# [What to do]
A verbatim transcript of the data below is required, images omitted.

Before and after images
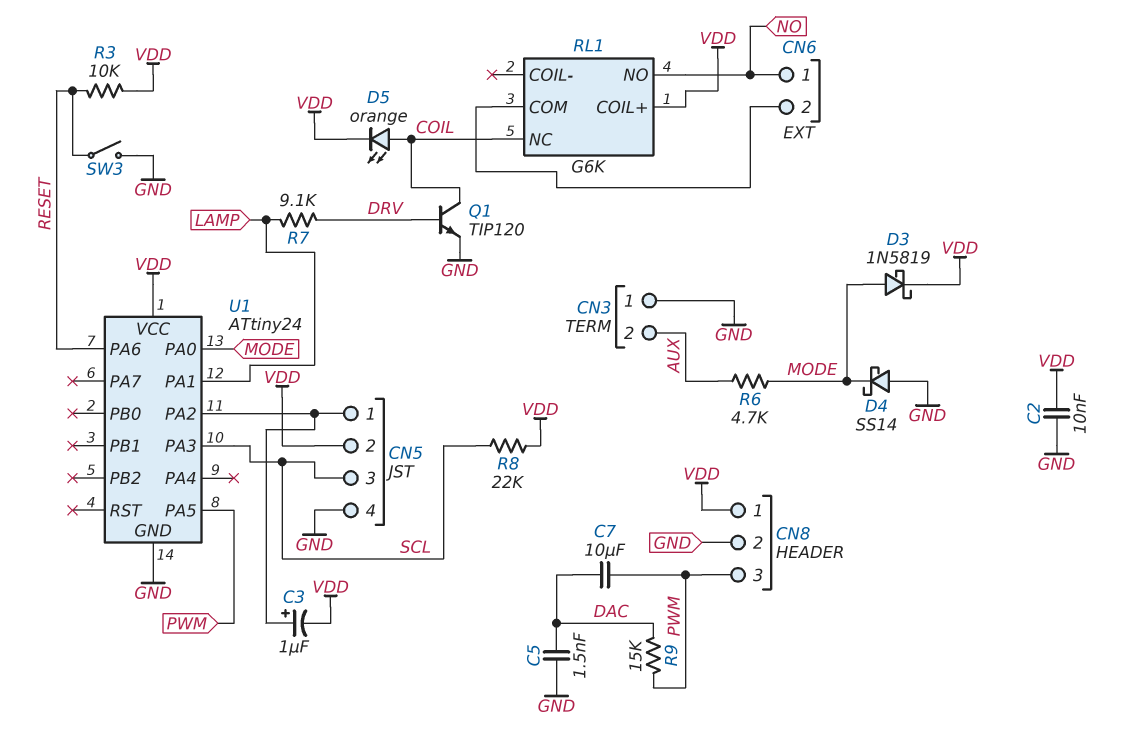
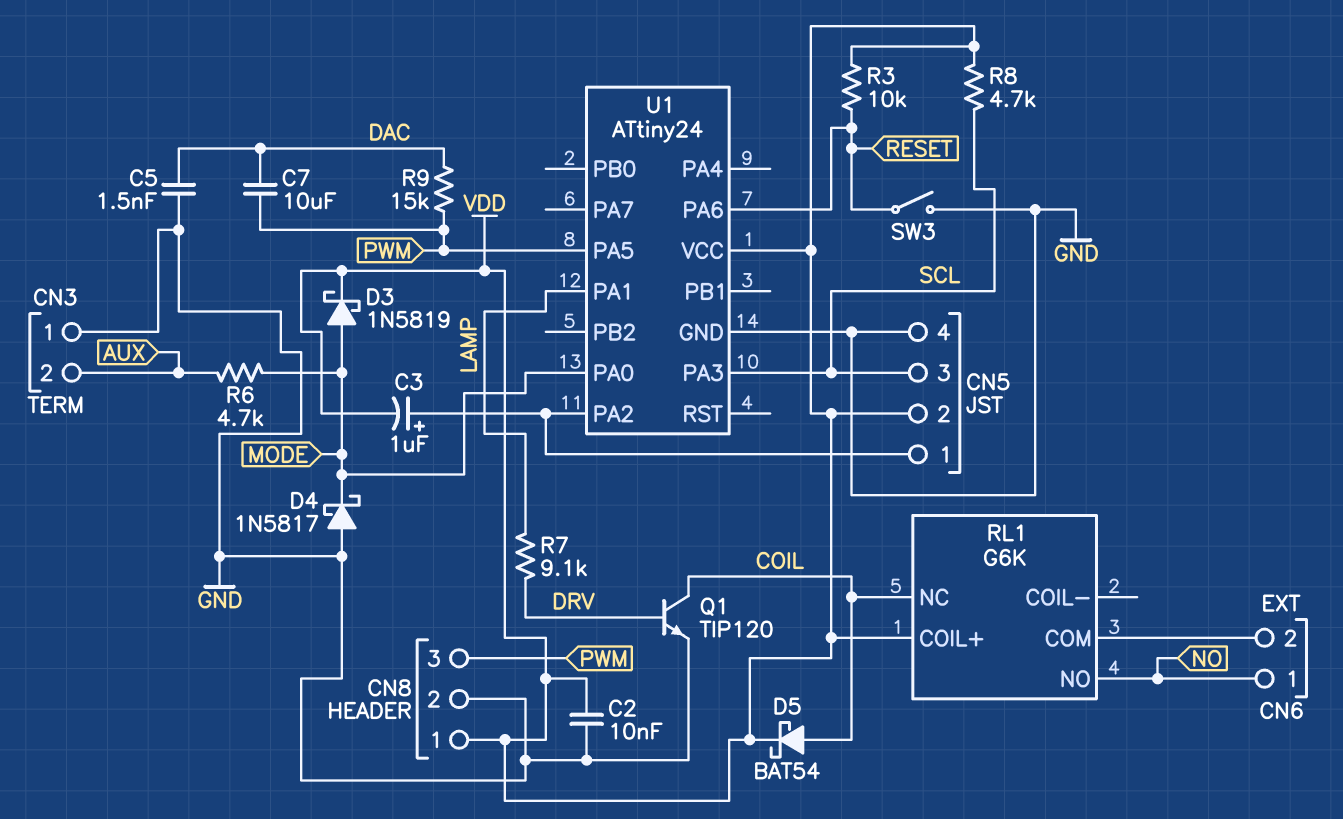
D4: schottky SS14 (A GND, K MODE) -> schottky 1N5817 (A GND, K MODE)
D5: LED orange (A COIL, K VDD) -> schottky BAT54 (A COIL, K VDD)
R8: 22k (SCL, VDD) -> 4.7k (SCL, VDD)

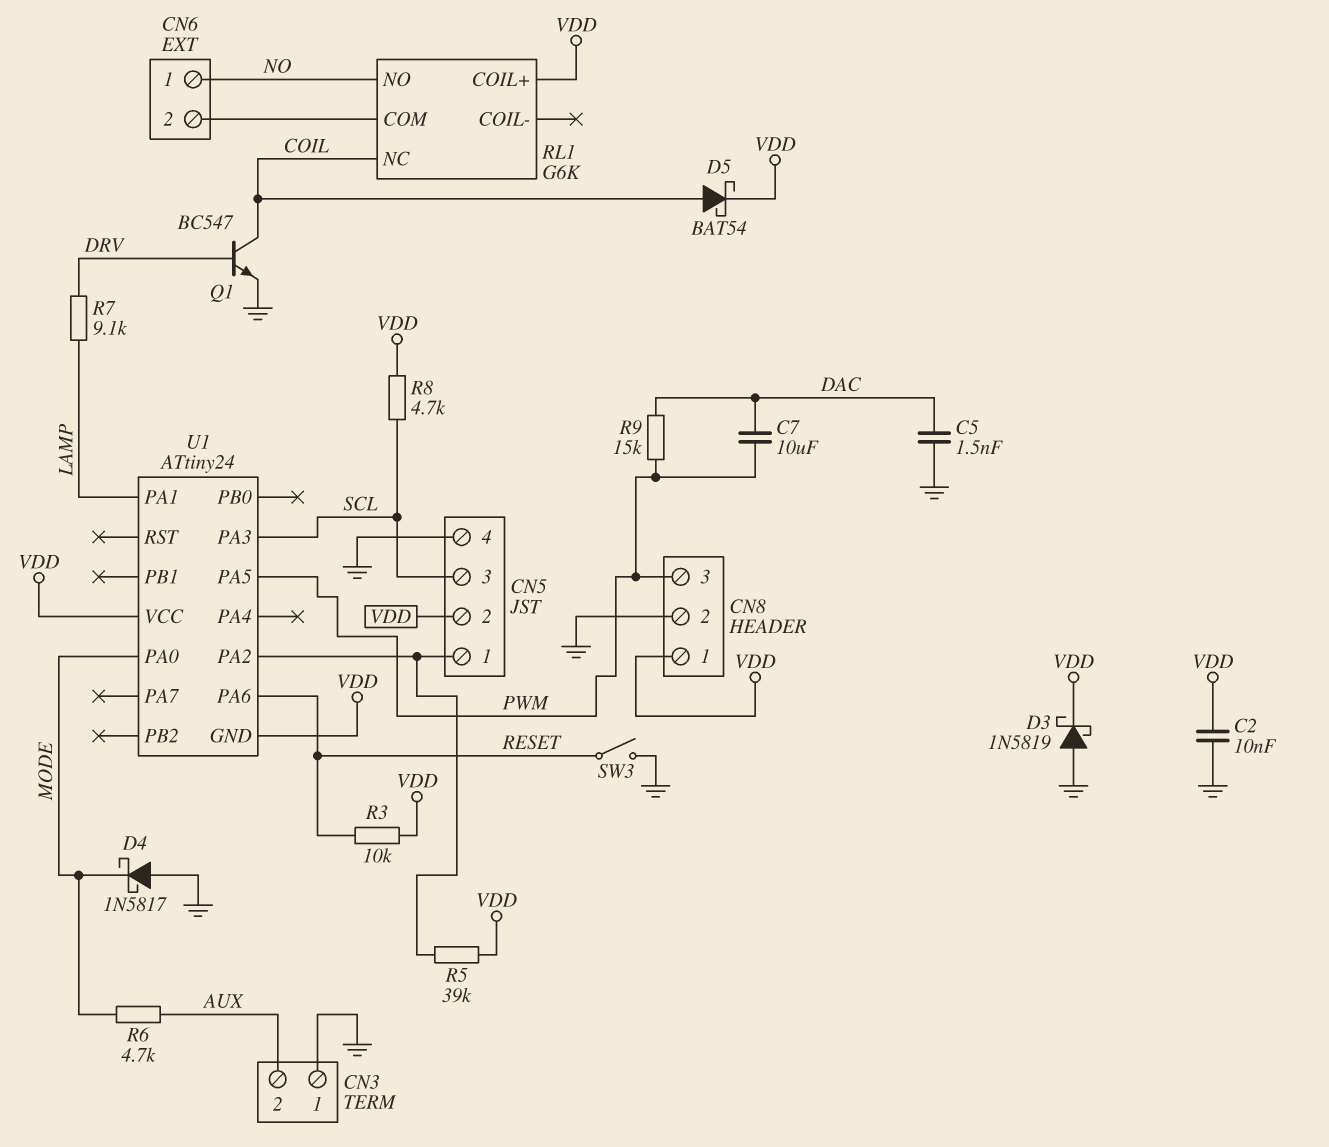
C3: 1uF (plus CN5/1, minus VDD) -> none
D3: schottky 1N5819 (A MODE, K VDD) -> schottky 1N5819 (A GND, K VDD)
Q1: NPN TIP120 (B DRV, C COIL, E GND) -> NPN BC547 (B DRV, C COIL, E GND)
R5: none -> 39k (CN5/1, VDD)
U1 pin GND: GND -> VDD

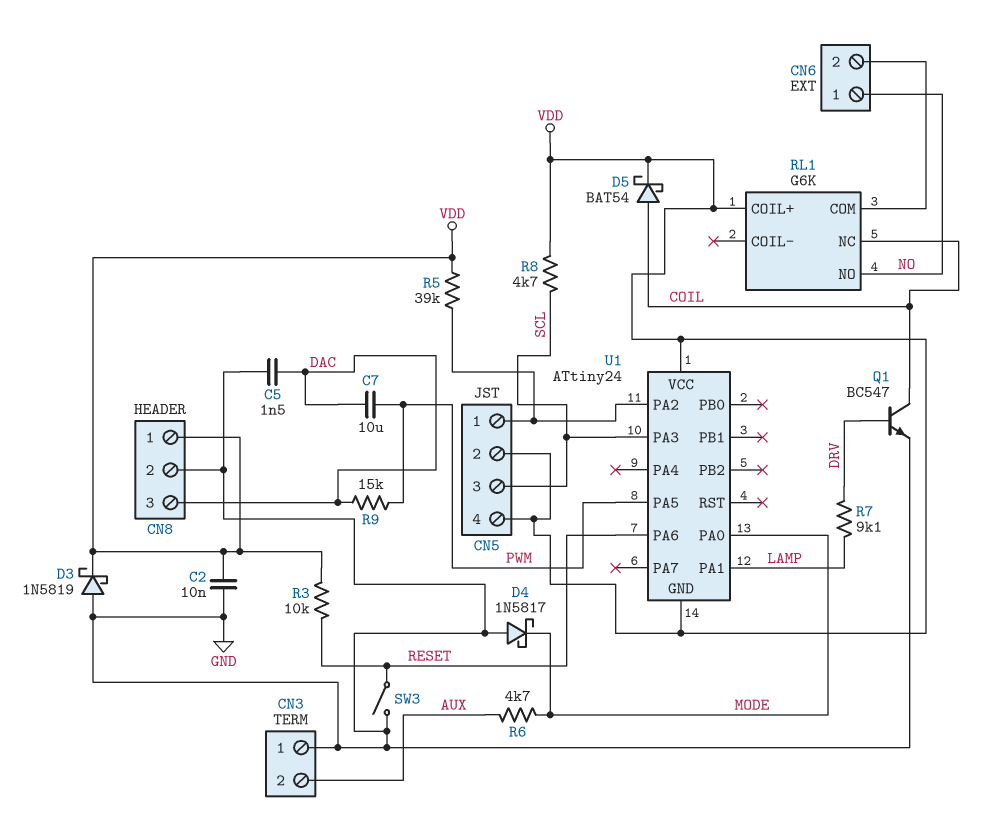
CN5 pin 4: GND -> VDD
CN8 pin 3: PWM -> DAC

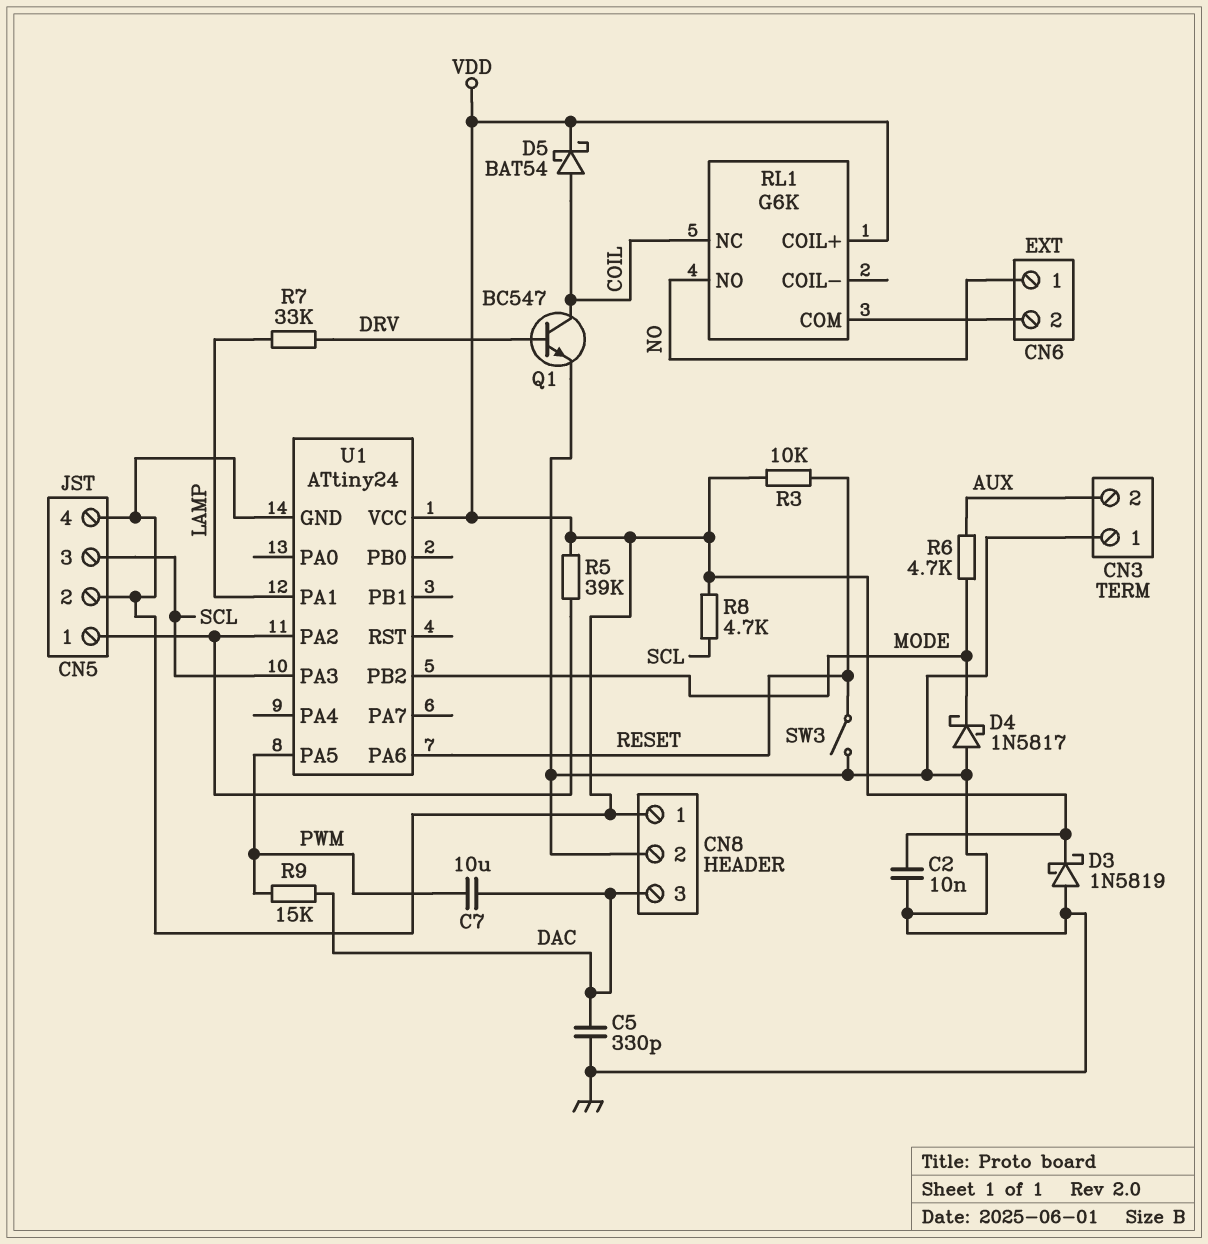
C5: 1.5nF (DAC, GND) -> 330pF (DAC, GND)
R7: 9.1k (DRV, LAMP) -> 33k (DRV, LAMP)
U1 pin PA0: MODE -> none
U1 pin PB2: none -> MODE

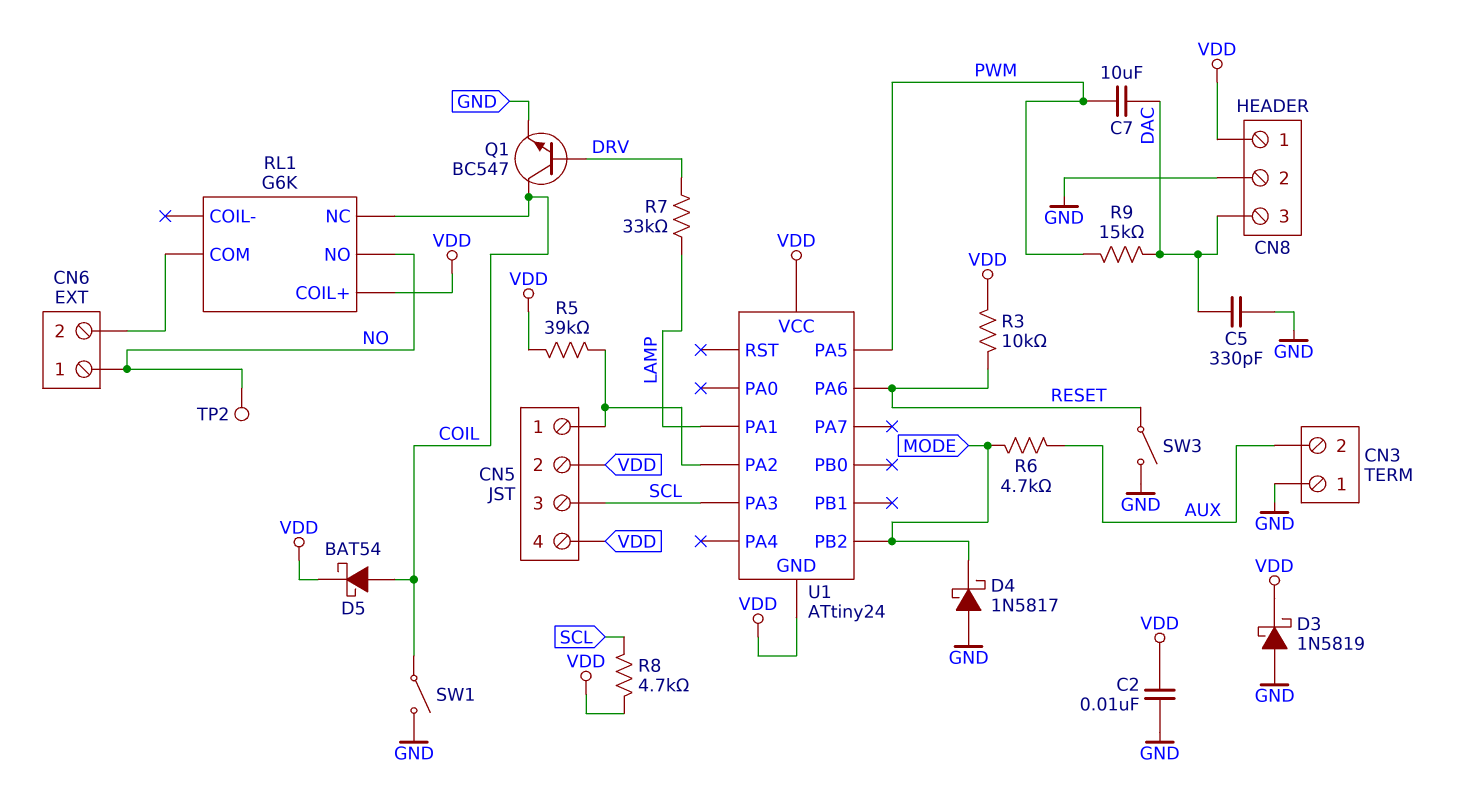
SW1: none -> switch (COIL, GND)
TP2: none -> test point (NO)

# [Expected answer]
D4: schottky SS14 (A GND, K MODE) -> schottky 1N5817 (A GND, K MODE)
D5: LED orange (A COIL, K VDD) -> schottky BAT54 (A COIL, K VDD)
R8: 22k (SCL, VDD) -> 4.7k (SCL, VDD)

C3: 1uF (plus CN5/1, minus VDD) -> none
D3: schottky 1N5819 (A MODE, K VDD) -> schottky 1N5819 (A GND, K VDD)
Q1: NPN TIP120 (B DRV, C COIL, E GND) -> NPN BC547 (B DRV, C COIL, E GND)
R5: none -> 39k (CN5/1, VDD)
U1 pin GND: GND -> VDD

CN5 pin 4: GND -> VDD
CN8 pin 3: PWM -> DAC

C5: 1.5nF (DAC, GND) -> 330pF (DAC, GND)
R7: 9.1k (DRV, LAMP) -> 33k (DRV, LAMP)
U1 pin PA0: MODE -> none
U1 pin PB2: none -> MODE

SW1: none -> switch (COIL, GND)
TP2: none -> test point (NO)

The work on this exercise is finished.